┌─ GIVEN RECORDS
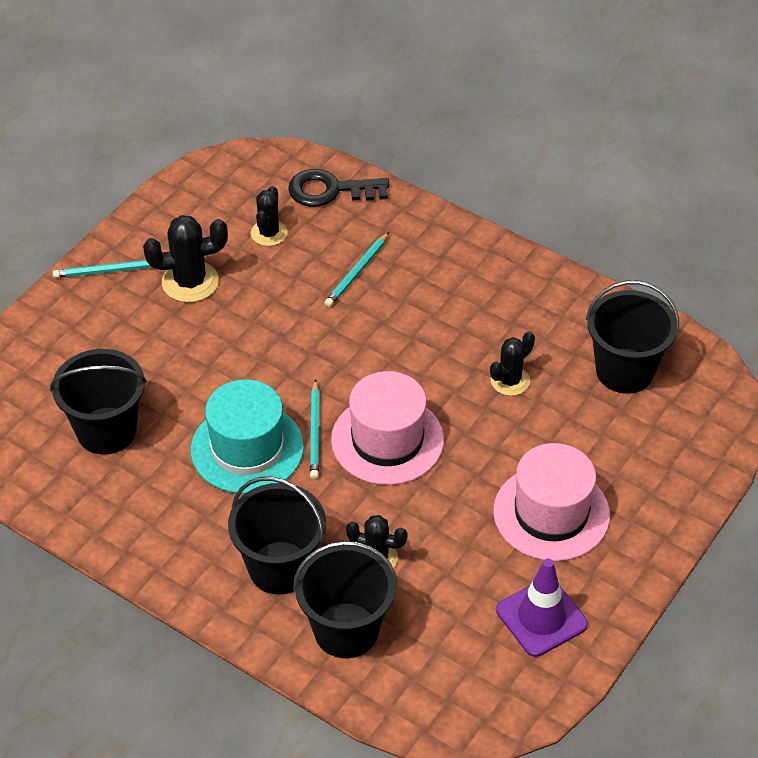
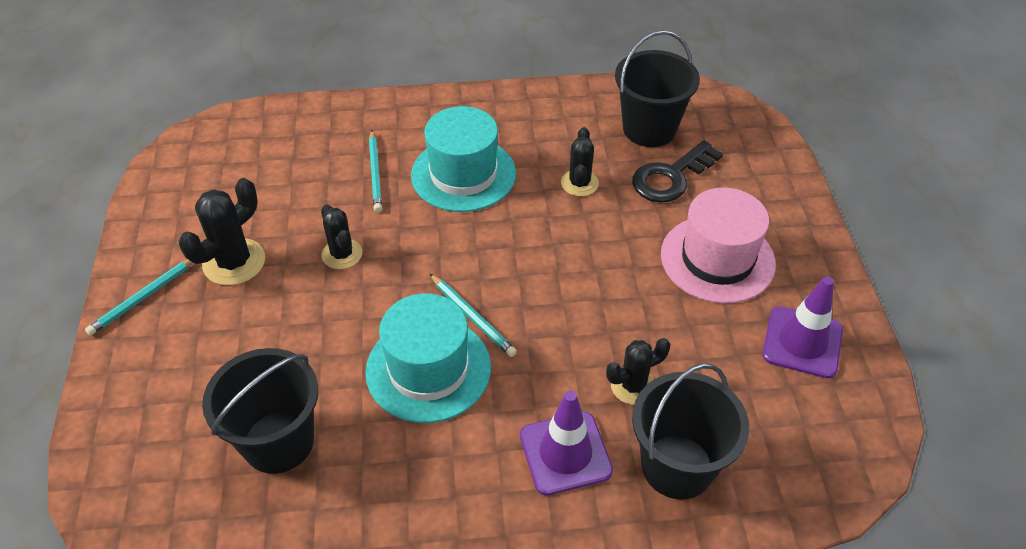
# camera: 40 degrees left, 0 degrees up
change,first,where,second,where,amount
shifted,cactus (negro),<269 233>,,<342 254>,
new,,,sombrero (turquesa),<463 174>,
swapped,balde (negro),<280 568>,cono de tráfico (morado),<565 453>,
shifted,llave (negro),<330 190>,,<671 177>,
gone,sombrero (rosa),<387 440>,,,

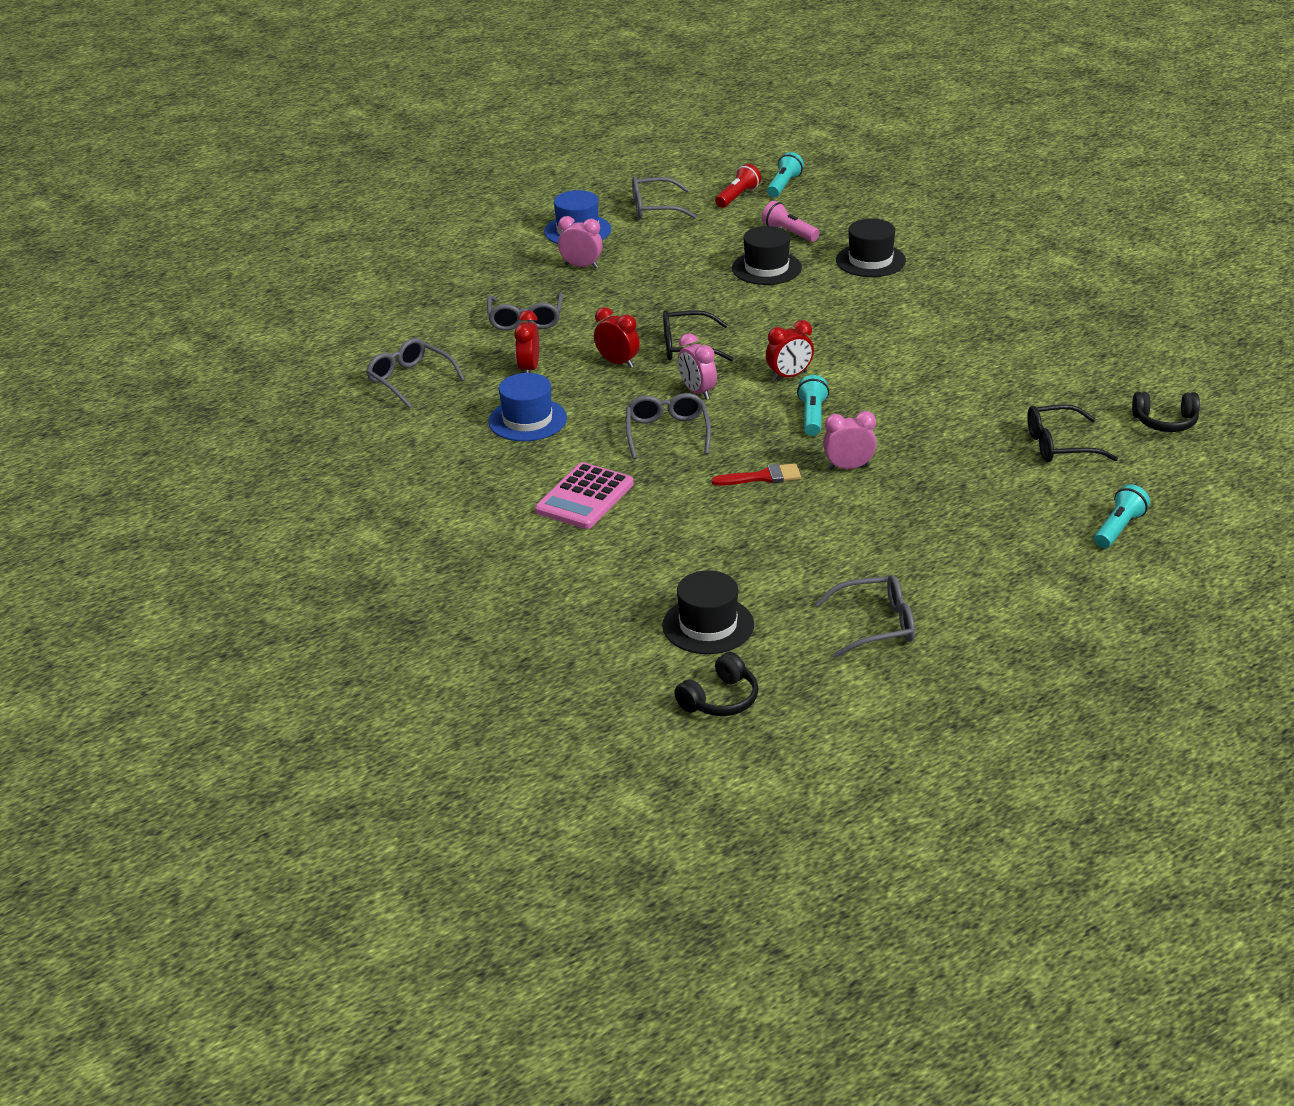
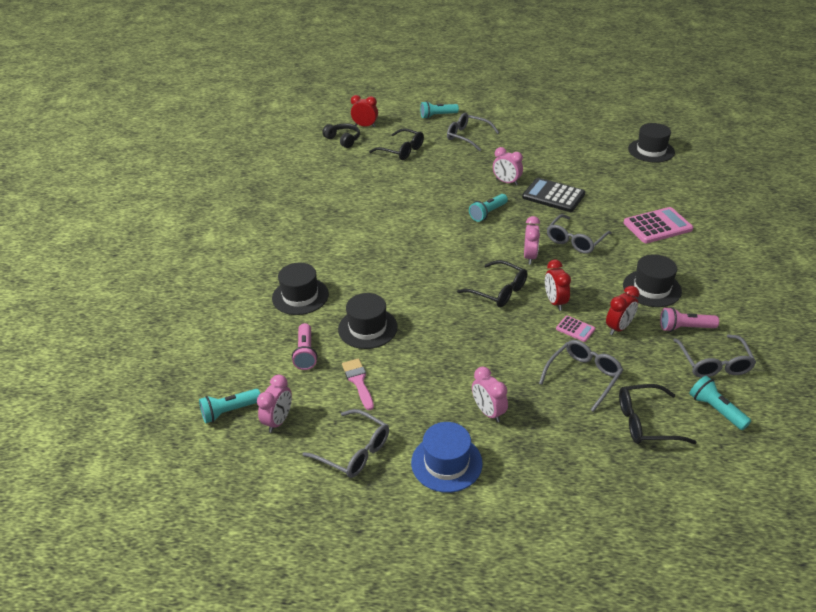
# camera: 140 degrees left, 5 degrees up
change,first,where,second,where,amount
swapped,lámpara de mano (rojo),<737 197>,despertador (rosa),<278 421>,
new,,,pincel (rosa),<358 381>,
shifted,despertador (rojo),<789 376>,,<365 126>,
shifted,gafas (gris),<876 625>,,<467 136>,
swapped,pincel (rojo),<763 477>,calculadora (negro),<553 196>,
new,,,calculadora (rosa),<575 329>,
new,,,gafas (negro),<646 422>,
repainted,sombrero (azul),<527 420>,sombrero (negro),<652 288>,
new,,,lámpara de mano (rosa),<685 328>,
new,,,lámpara de mano (turquesa),<716 410>,
gone,auriculares (negro),<720 699>,,,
└─
### TASK OBJECTIVE
Copy out all the entries precisely. No images.

### TASK RESULT
# camera: 40 degrees left, 0 degrees up
change,first,where,second,where,amount
shifted,cactus (negro),<269 233>,,<342 254>,
new,,,sombrero (turquesa),<463 174>,
swapped,balde (negro),<280 568>,cono de tráfico (morado),<565 453>,
shifted,llave (negro),<330 190>,,<671 177>,
gone,sombrero (rosa),<387 440>,,,

# camera: 140 degrees left, 5 degrees up
change,first,where,second,where,amount
swapped,lámpara de mano (rojo),<737 197>,despertador (rosa),<278 421>,
new,,,pincel (rosa),<358 381>,
shifted,despertador (rojo),<789 376>,,<365 126>,
shifted,gafas (gris),<876 625>,,<467 136>,
swapped,pincel (rojo),<763 477>,calculadora (negro),<553 196>,
new,,,calculadora (rosa),<575 329>,
new,,,gafas (negro),<646 422>,
repainted,sombrero (azul),<527 420>,sombrero (negro),<652 288>,
new,,,lámpara de mano (rosa),<685 328>,
new,,,lámpara de mano (turquesa),<716 410>,
gone,auriculares (negro),<720 699>,,,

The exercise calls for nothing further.